WHAT YOU NEED TO DO: Copy whichever lines of the data hold the word "blue".

DATASET RECORDS:
========

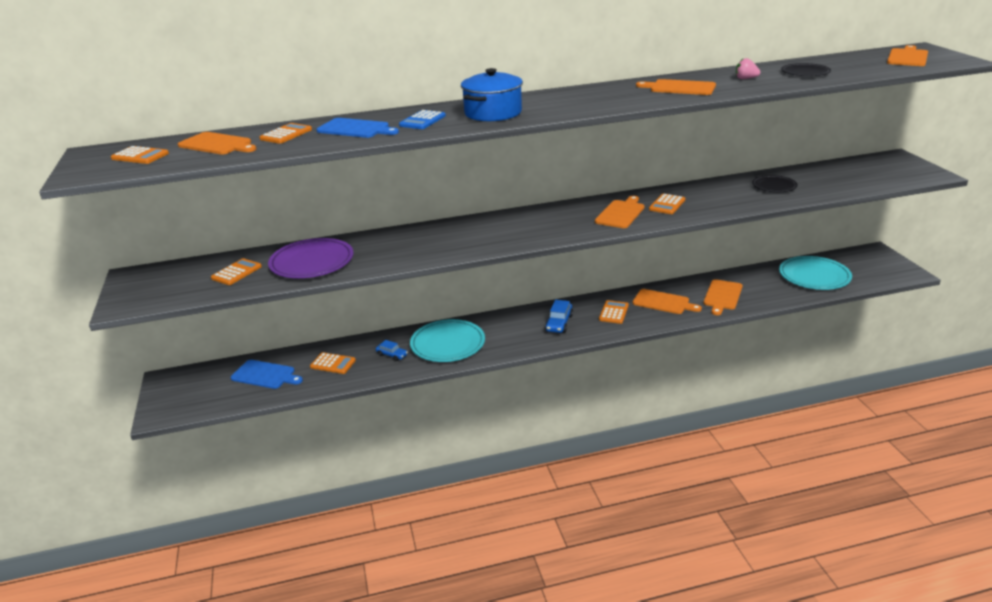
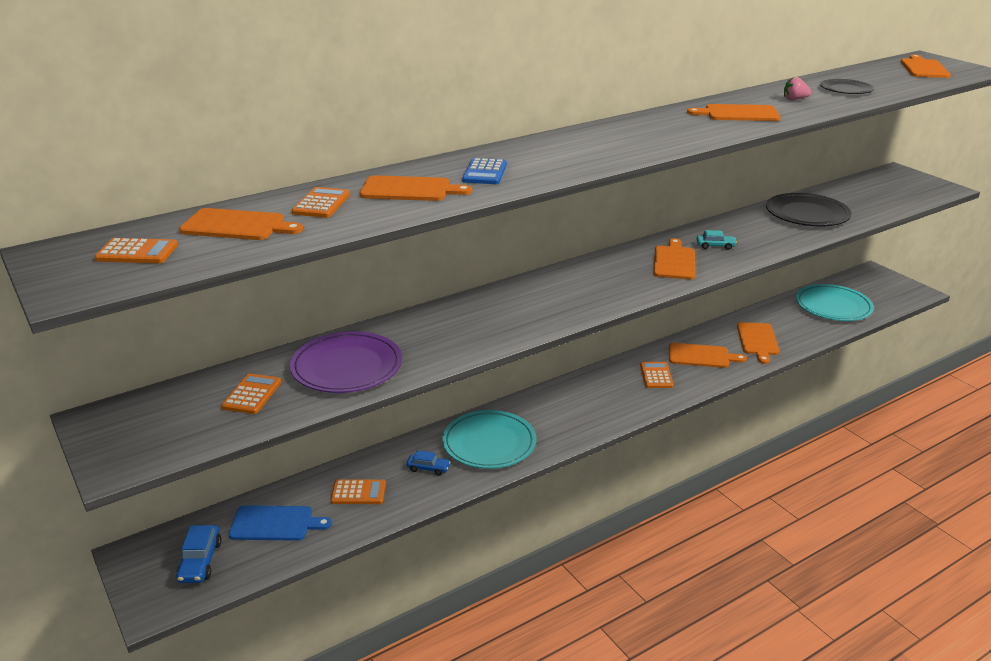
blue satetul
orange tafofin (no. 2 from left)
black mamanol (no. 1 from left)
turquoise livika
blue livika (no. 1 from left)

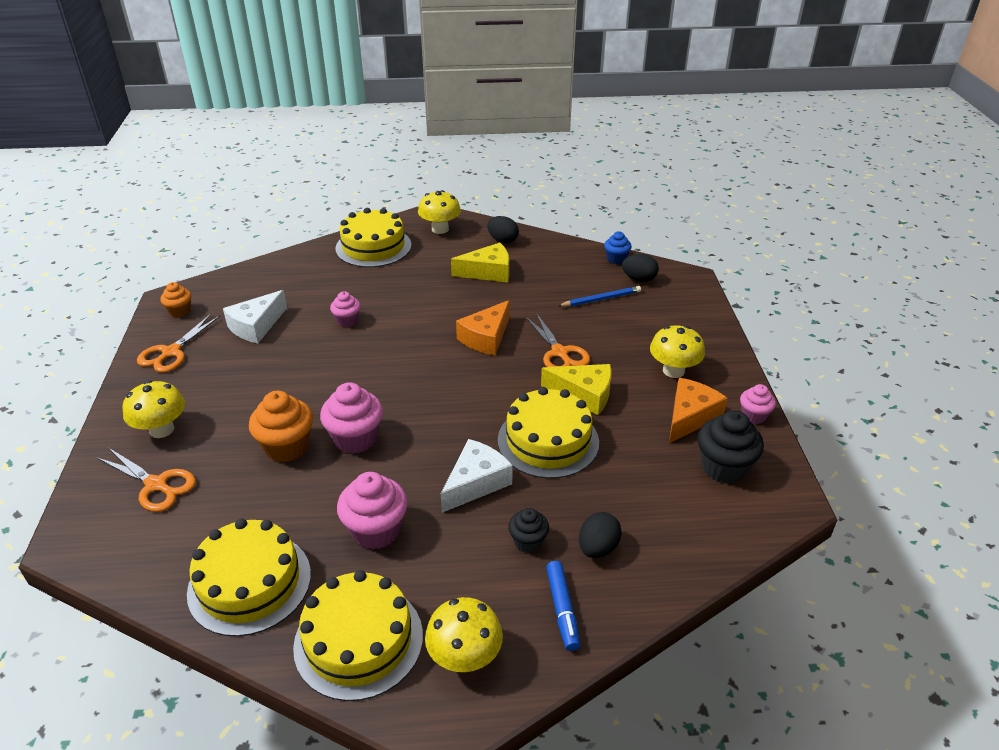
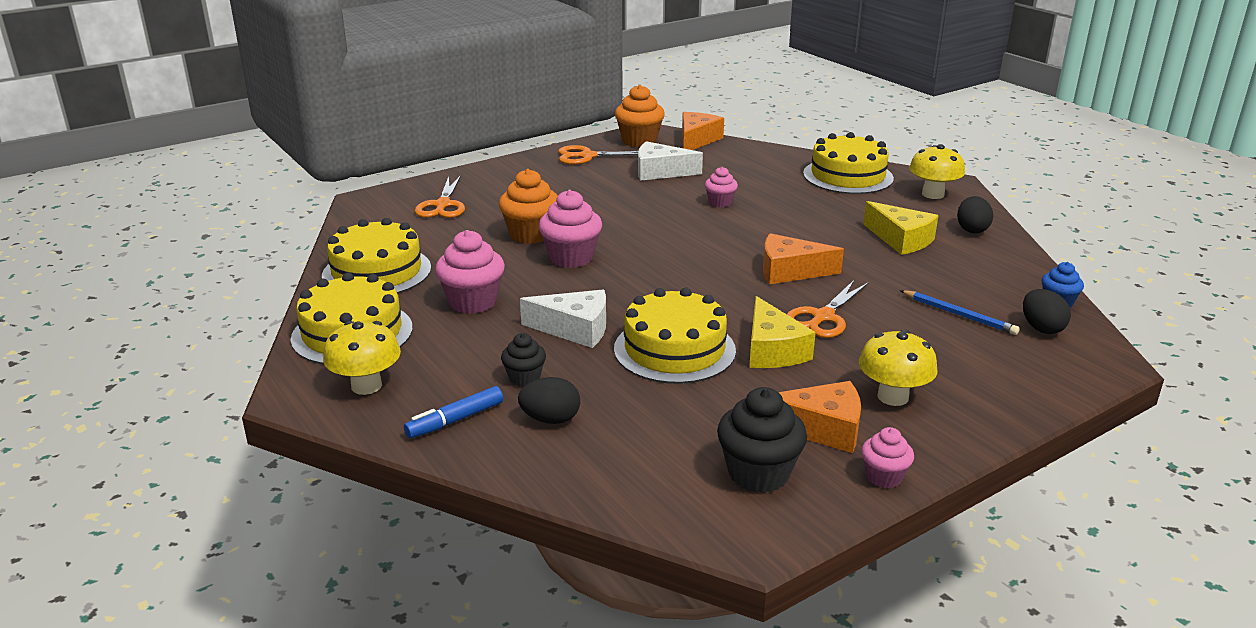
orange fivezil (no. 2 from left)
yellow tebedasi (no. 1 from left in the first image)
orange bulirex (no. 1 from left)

========

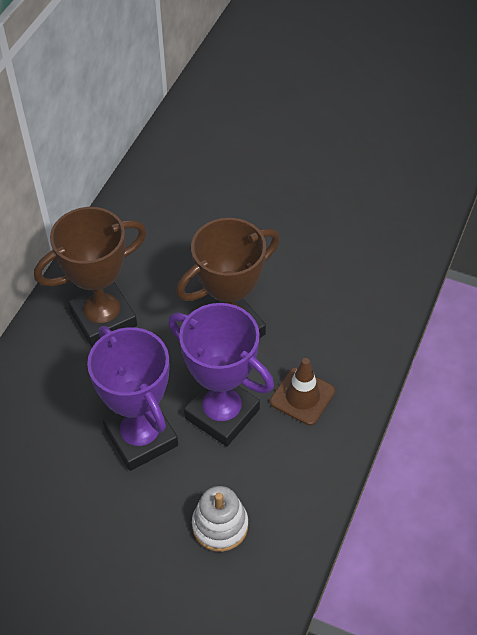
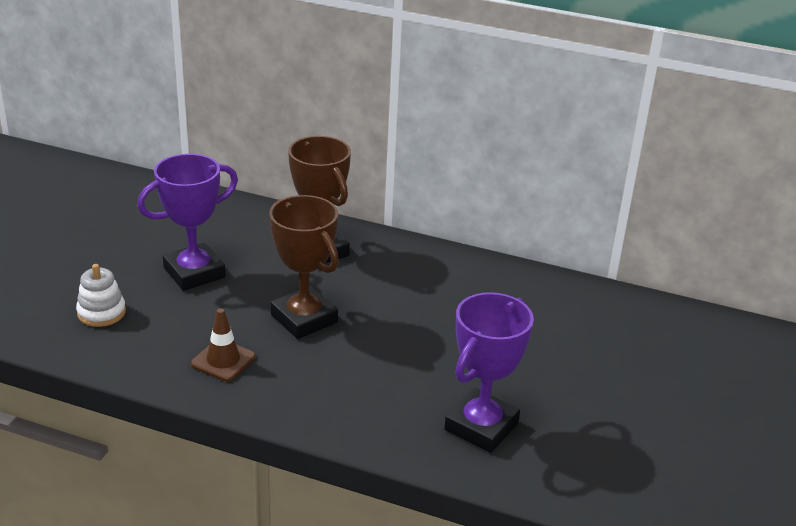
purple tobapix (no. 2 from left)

========

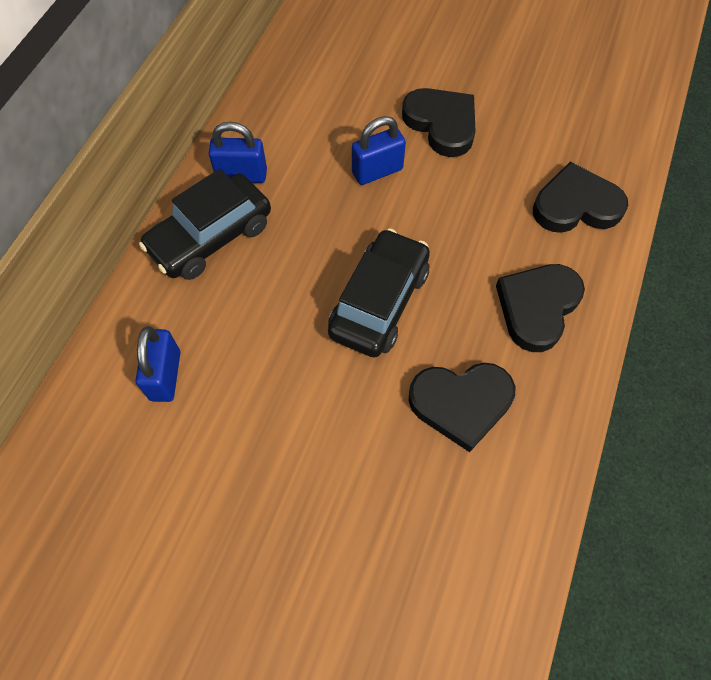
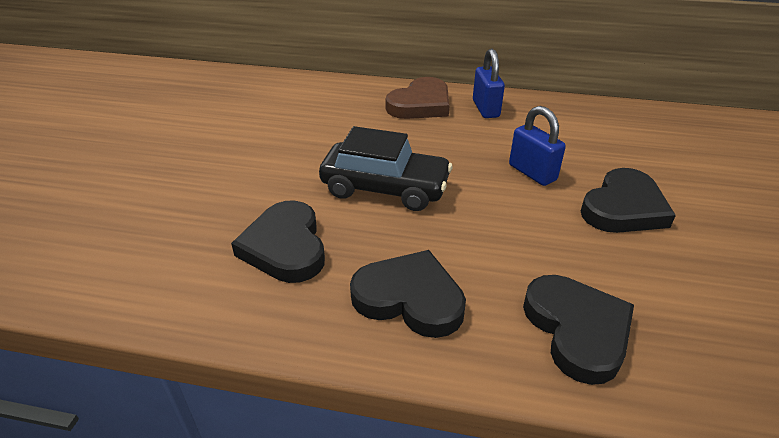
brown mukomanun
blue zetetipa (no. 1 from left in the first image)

========

OUTPUT FOR THIS TASK:
blue satetul
blue livika (no. 1 from left)
blue zetetipa (no. 1 from left in the first image)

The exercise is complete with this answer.